* **What the exercise asks**
Using the entries below, return word for word the lines from the one containing "(526, 91) = (585, 88): none -> white duck" up to and including the last.

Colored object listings

────────────────────────────────────────

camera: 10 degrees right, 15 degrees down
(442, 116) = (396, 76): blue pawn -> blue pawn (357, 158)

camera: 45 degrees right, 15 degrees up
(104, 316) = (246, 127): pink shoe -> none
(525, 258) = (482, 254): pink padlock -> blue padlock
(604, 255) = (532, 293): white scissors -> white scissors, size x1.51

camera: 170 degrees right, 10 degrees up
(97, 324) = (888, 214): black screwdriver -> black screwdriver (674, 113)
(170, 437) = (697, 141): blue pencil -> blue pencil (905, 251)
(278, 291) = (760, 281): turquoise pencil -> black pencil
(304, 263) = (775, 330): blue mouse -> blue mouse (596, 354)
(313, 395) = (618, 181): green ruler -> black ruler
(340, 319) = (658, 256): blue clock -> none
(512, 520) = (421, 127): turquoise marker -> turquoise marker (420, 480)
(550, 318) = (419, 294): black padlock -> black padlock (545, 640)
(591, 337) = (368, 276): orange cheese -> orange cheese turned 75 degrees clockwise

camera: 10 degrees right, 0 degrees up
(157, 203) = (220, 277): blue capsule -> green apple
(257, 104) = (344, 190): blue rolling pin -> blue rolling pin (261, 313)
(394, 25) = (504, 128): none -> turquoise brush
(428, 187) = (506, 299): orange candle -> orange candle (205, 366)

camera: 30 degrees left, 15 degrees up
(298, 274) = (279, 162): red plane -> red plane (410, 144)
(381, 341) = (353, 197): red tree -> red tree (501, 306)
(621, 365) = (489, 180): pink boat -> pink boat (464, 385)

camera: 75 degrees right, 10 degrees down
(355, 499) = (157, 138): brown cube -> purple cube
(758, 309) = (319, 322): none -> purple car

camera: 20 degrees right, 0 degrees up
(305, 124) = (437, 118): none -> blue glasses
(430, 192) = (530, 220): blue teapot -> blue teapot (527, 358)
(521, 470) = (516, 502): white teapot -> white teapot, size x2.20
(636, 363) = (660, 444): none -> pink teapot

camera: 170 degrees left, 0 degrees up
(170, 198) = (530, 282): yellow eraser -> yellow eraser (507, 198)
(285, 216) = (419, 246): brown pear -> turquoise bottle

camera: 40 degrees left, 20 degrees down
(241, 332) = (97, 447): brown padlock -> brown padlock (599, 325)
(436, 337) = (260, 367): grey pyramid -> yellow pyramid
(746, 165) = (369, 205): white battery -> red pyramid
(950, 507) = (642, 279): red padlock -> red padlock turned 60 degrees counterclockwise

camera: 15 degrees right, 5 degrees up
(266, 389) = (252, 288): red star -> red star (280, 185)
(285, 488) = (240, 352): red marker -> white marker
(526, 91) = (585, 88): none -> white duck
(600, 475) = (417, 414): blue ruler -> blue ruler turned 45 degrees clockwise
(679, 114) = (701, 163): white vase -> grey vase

────────────────────────────────────────

* **Result for this task**
(526, 91) = (585, 88): none -> white duck
(600, 475) = (417, 414): blue ruler -> blue ruler turned 45 degrees clockwise
(679, 114) = (701, 163): white vase -> grey vase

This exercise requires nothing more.